%%

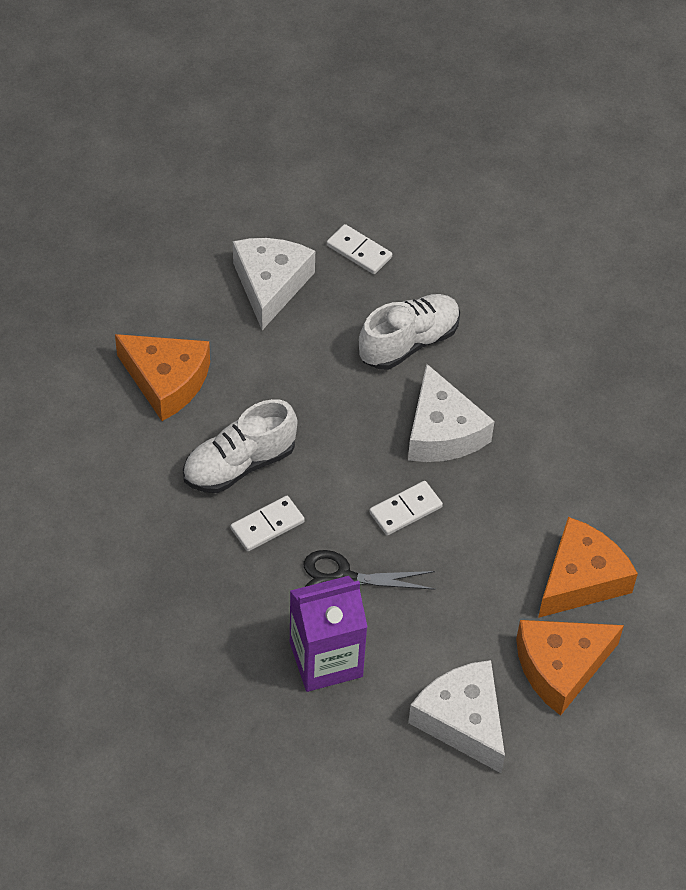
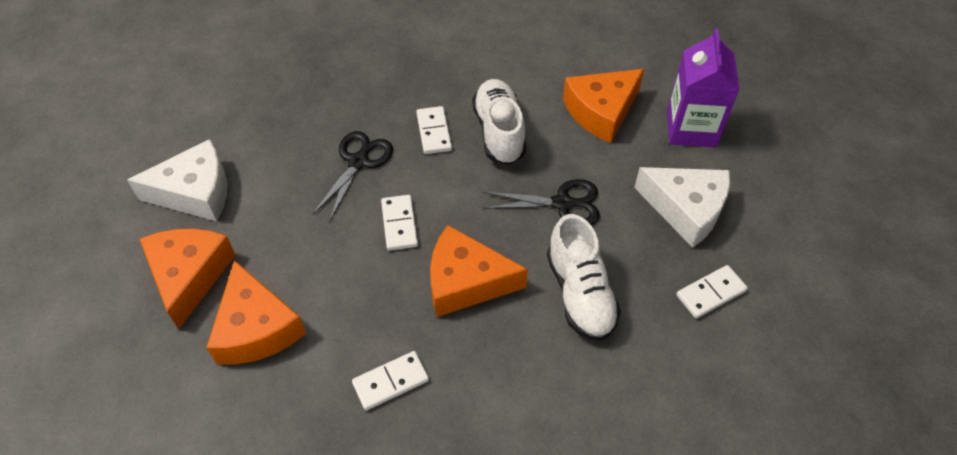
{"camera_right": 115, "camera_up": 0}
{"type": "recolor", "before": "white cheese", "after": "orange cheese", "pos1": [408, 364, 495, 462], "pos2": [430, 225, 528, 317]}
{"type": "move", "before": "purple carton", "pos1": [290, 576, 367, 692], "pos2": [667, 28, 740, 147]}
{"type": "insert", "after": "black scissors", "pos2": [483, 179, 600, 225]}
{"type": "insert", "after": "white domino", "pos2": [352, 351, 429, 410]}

%%

Look through the entries, and return every line that the word "before" appears in.

{"type": "recolor", "before": "white cheese", "after": "orange cheese", "pos1": [408, 364, 495, 462], "pos2": [430, 225, 528, 317]}
{"type": "move", "before": "purple carton", "pos1": [290, 576, 367, 692], "pos2": [667, 28, 740, 147]}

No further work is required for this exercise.